──────── Supplied records ────────
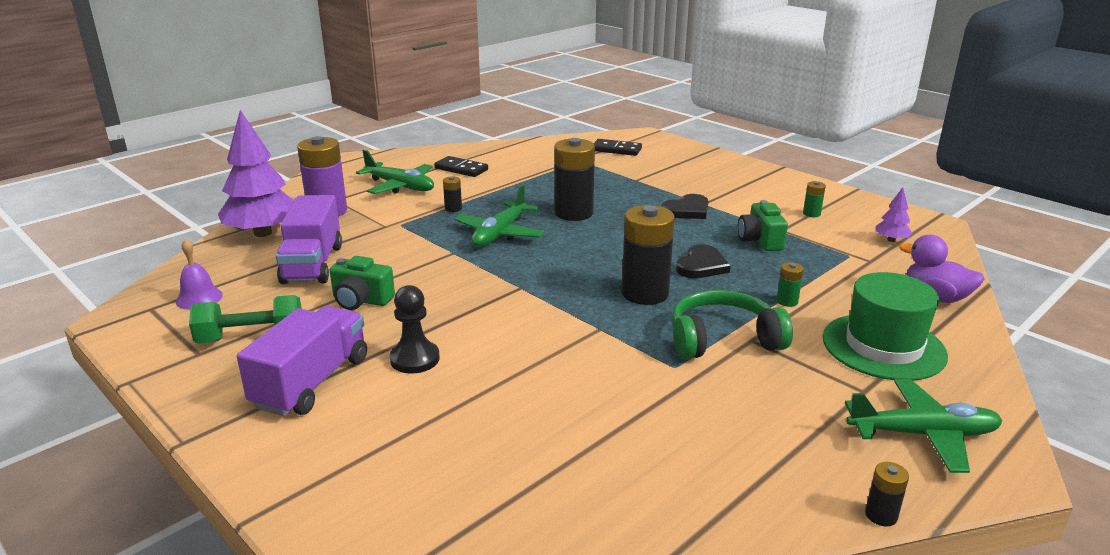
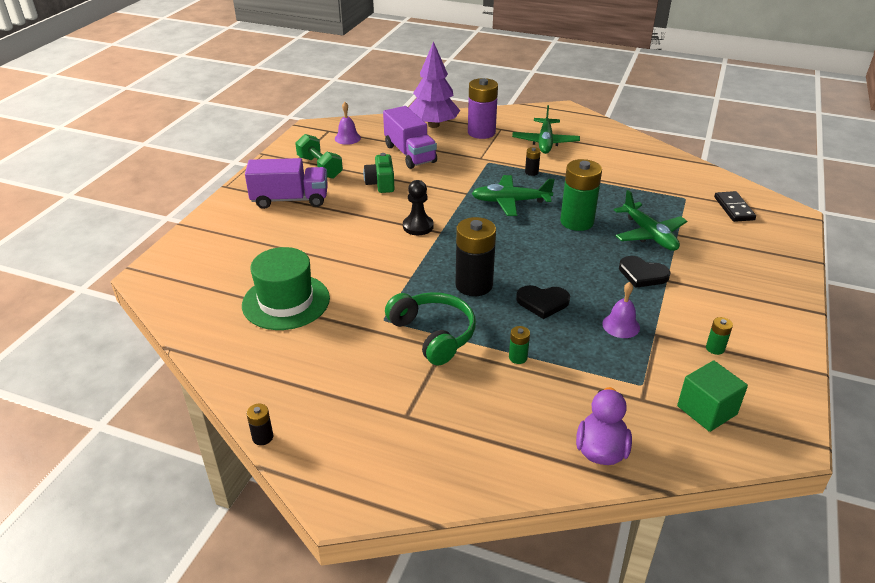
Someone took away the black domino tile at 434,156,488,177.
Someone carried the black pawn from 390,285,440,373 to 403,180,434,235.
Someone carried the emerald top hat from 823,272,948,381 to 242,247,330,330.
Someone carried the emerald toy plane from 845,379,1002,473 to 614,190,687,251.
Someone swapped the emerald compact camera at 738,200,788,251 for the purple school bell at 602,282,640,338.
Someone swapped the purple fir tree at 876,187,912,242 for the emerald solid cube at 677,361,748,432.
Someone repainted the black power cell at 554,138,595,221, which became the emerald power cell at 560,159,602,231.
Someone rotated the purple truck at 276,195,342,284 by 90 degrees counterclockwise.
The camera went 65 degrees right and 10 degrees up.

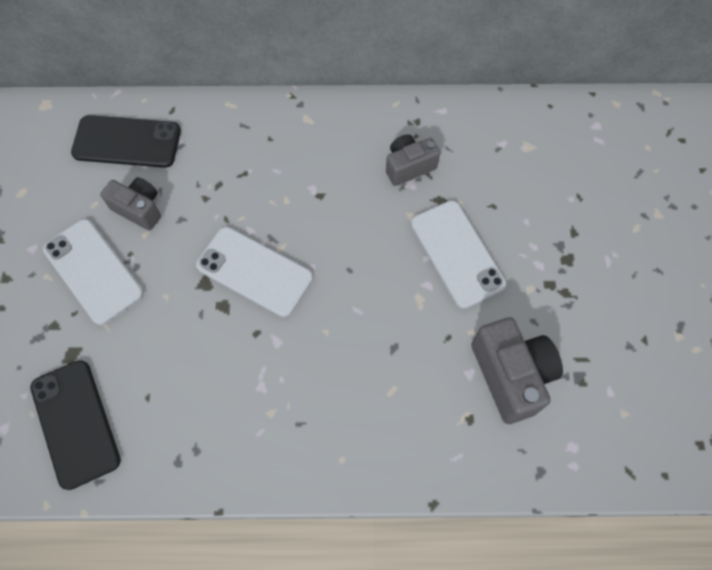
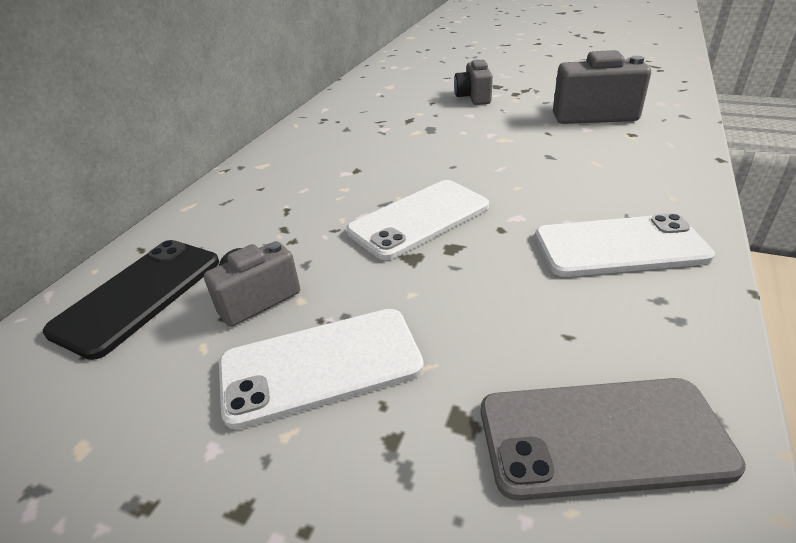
Someone carried the ash-grey compact camera from 386,134,440,186 to 454,59,493,105.
Someone carried the pure white phone from 411,201,506,309 to 535,213,715,277.
Someone repainted the black phone at 30,360,121,490, which became the ash-grey phone at 481,378,746,501.
The camera went 65 degrees left and 30 degrees down.

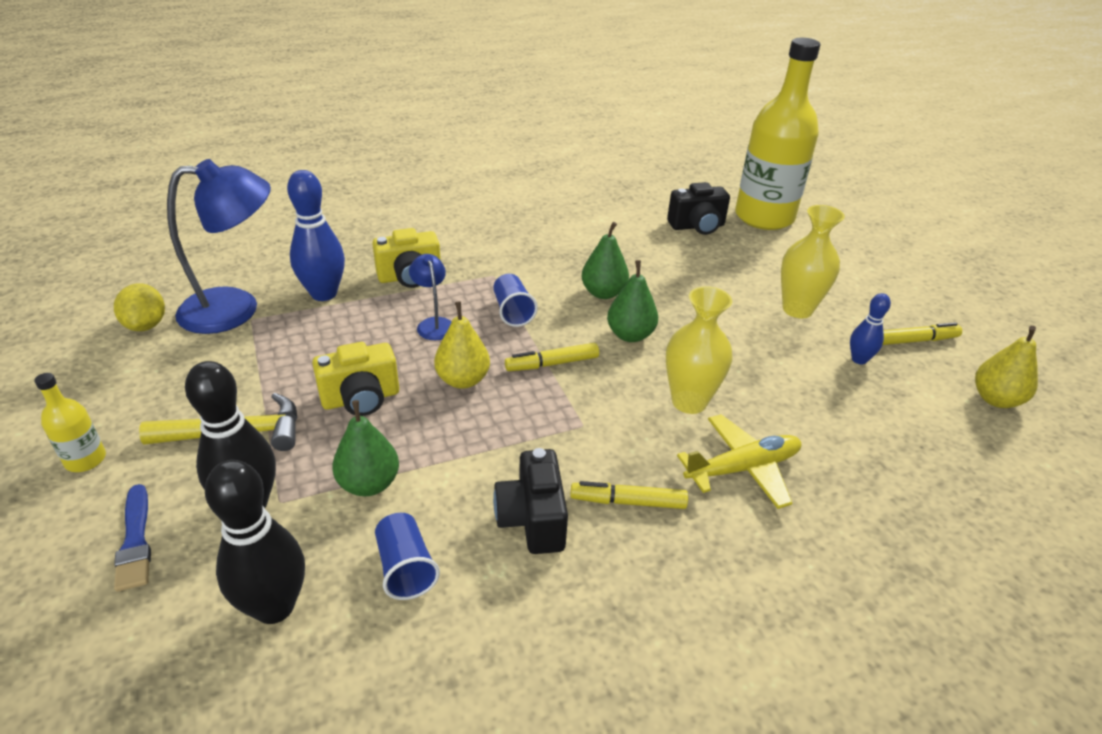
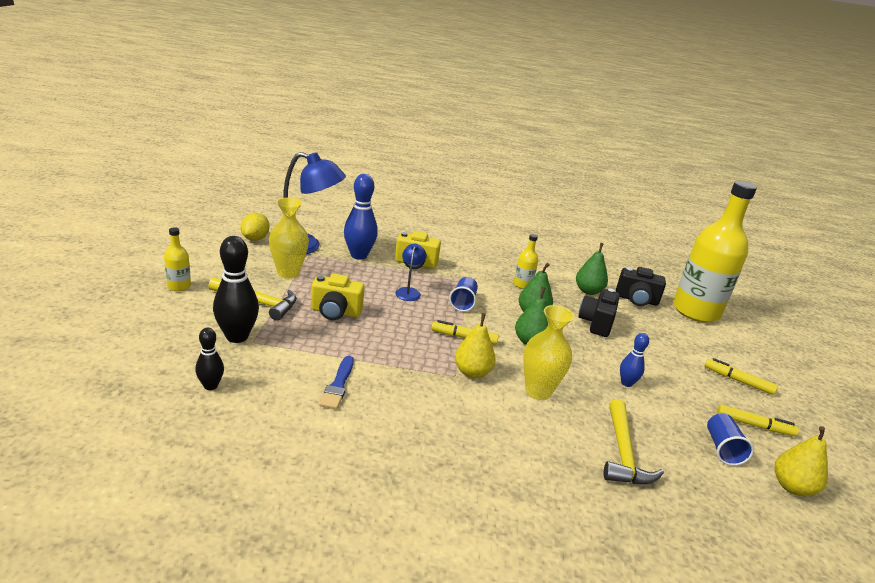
Someone took away the yellow toy plane at 677,414,802,509.
Someone put down the yellow flask at 514,234,538,289.
Someone put down the yellow carpenter's hammer at 604,399,664,484.
Someone carried the cobalt brush from 114,484,151,592 to 319,356,354,409.
Someone carried the emerald pear from 332,400,399,496 to 576,243,608,295.
Someone carried the cobalt cup from 375,513,440,600 to 707,413,754,466.
Someone carried the yellow pear from 434,301,490,389 to 455,313,496,378.
Someone carried the black compact camera from 493,448,568,554 to 578,288,620,337.
Someone carried the yellow felt pen from 570,481,688,509 to 704,358,778,395.
Someone carried the yellow tall vase from 781,205,845,318 to 269,198,309,279.
Someone carried the cobalt tenpin from 850,293,891,364 to 620,333,649,387.
Someone scaled the black tenpin at 205,460,305,624 by 0.56.
The camera went 25 degrees right and 10 degrees down.

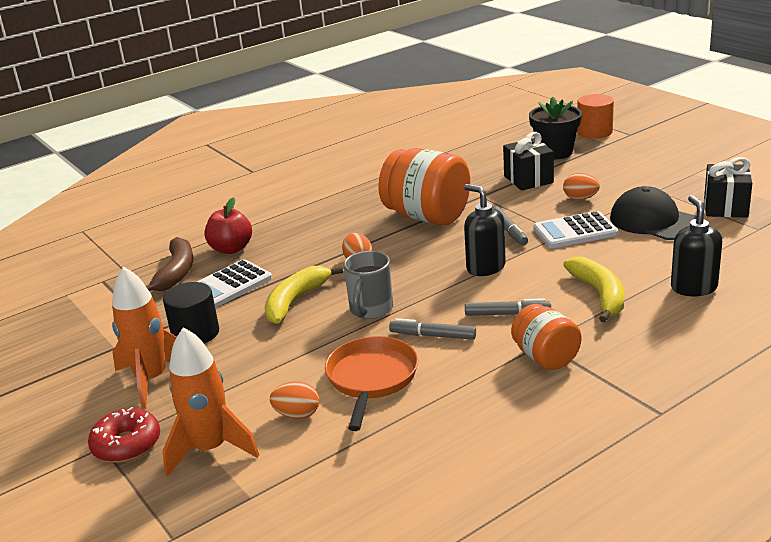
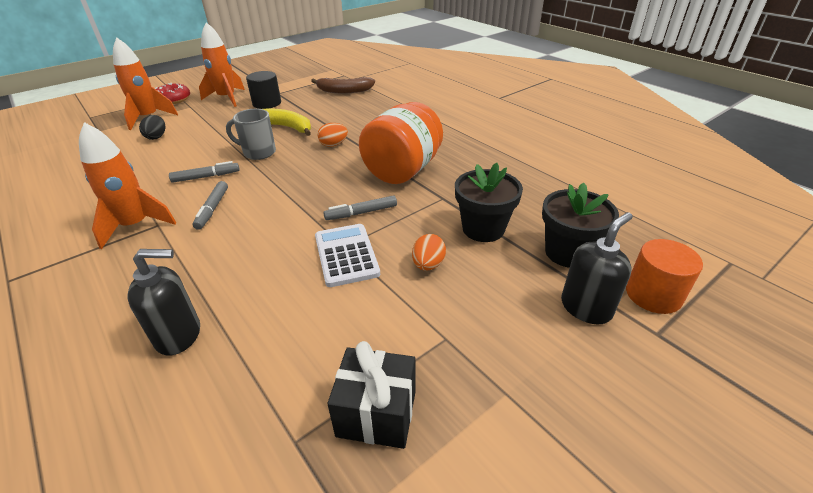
Someone took away the pure white adding machine at 197,259,272,308.
Someone took away the red toy apple at 205,198,252,254.
Someone took away the orange pan at 325,336,418,431.
Someone took away the yellow banana fruit at 563,257,624,323.
Someone took away the black baseball cap at 610,186,696,240.
Someone carried the black soap pump from 464,184,506,276 to 561,212,633,324.
Someone swapped the black present at 503,132,554,191 for the black flower pot at 455,163,523,242.
Someone swapped the orange jam jar at 511,304,582,370 for the orange spaceship at 79,122,176,249.
Someone repainted the orange egg shape at 270,381,319,419, which became the black egg shape at 139,115,165,140.
Someone rotated the ash-grey felt pen at 389,318,476,340 by 60 degrees clockwise.
The camera went 85 degrees right and 10 degrees up.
────────
### [Prompt]
What are the lines in the records above, word for word, from the one containing "Someone carried the emerald top" through the one containing "Someone carried the black soap", both ends included and pictures left out?

### [Task output]
Someone carried the emerald top hat from 823,272,948,381 to 242,247,330,330.
Someone carried the emerald toy plane from 845,379,1002,473 to 614,190,687,251.
Someone swapped the emerald compact camera at 738,200,788,251 for the purple school bell at 602,282,640,338.
Someone swapped the purple fir tree at 876,187,912,242 for the emerald solid cube at 677,361,748,432.
Someone repainted the black power cell at 554,138,595,221, which became the emerald power cell at 560,159,602,231.
Someone rotated the purple truck at 276,195,342,284 by 90 degrees counterclockwise.
The camera went 65 degrees right and 10 degrees up.

Someone carried the ash-grey compact camera from 386,134,440,186 to 454,59,493,105.
Someone carried the pure white phone from 411,201,506,309 to 535,213,715,277.
Someone repainted the black phone at 30,360,121,490, which became the ash-grey phone at 481,378,746,501.
The camera went 65 degrees left and 30 degrees down.

Someone took away the yellow toy plane at 677,414,802,509.
Someone put down the yellow flask at 514,234,538,289.
Someone put down the yellow carpenter's hammer at 604,399,664,484.
Someone carried the cobalt brush from 114,484,151,592 to 319,356,354,409.
Someone carried the emerald pear from 332,400,399,496 to 576,243,608,295.
Someone carried the cobalt cup from 375,513,440,600 to 707,413,754,466.
Someone carried the yellow pear from 434,301,490,389 to 455,313,496,378.
Someone carried the black compact camera from 493,448,568,554 to 578,288,620,337.
Someone carried the yellow felt pen from 570,481,688,509 to 704,358,778,395.
Someone carried the yellow tall vase from 781,205,845,318 to 269,198,309,279.
Someone carried the cobalt tenpin from 850,293,891,364 to 620,333,649,387.
Someone scaled the black tenpin at 205,460,305,624 by 0.56.
The camera went 25 degrees right and 10 degrees down.

Someone took away the pure white adding machine at 197,259,272,308.
Someone took away the red toy apple at 205,198,252,254.
Someone took away the orange pan at 325,336,418,431.
Someone took away the yellow banana fruit at 563,257,624,323.
Someone took away the black baseball cap at 610,186,696,240.
Someone carried the black soap pump from 464,184,506,276 to 561,212,633,324.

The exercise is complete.